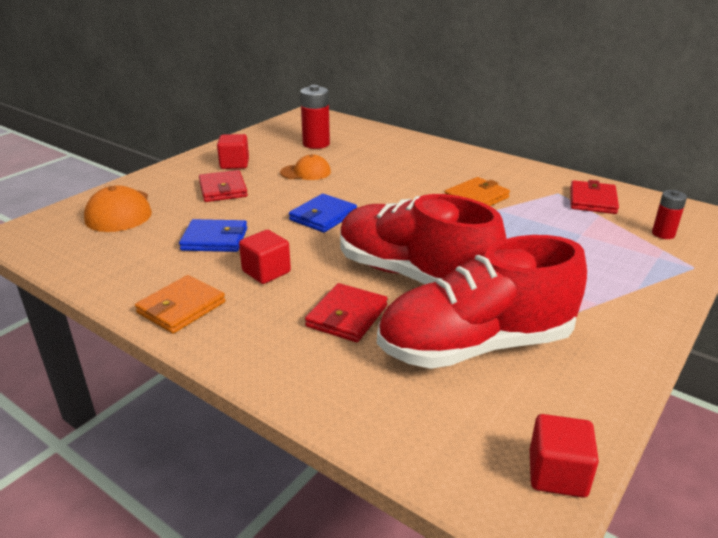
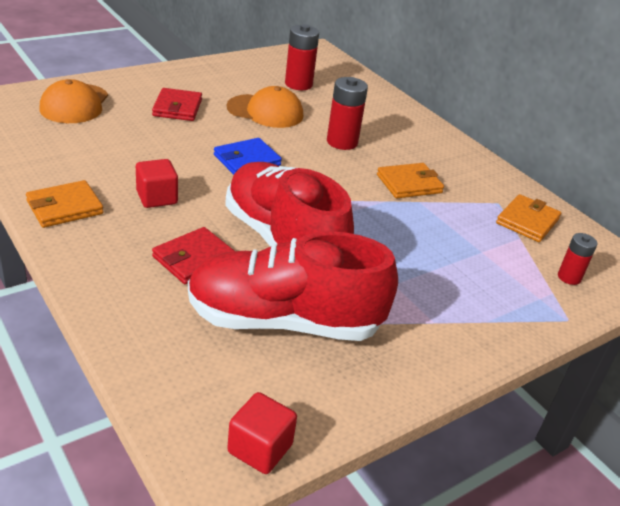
camera: 15 degrees right, 5 degrees up
(214, 239) = (135, 154): blue wallet -> none
(234, 164) = (206, 85): red cube -> none
(306, 172) = (265, 111): orange cap -> orange cap, size x1.52
(392, 180) = (342, 142): none -> red battery
(592, 200) = (527, 221): red wallet -> orange wallet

Problem statement: In transcribing the records, omit the pictures and keep everything else exactly as it appears.

Result:
camera: 15 degrees right, 5 degrees up
(214, 239) = (135, 154): blue wallet -> none
(234, 164) = (206, 85): red cube -> none
(306, 172) = (265, 111): orange cap -> orange cap, size x1.52
(392, 180) = (342, 142): none -> red battery
(592, 200) = (527, 221): red wallet -> orange wallet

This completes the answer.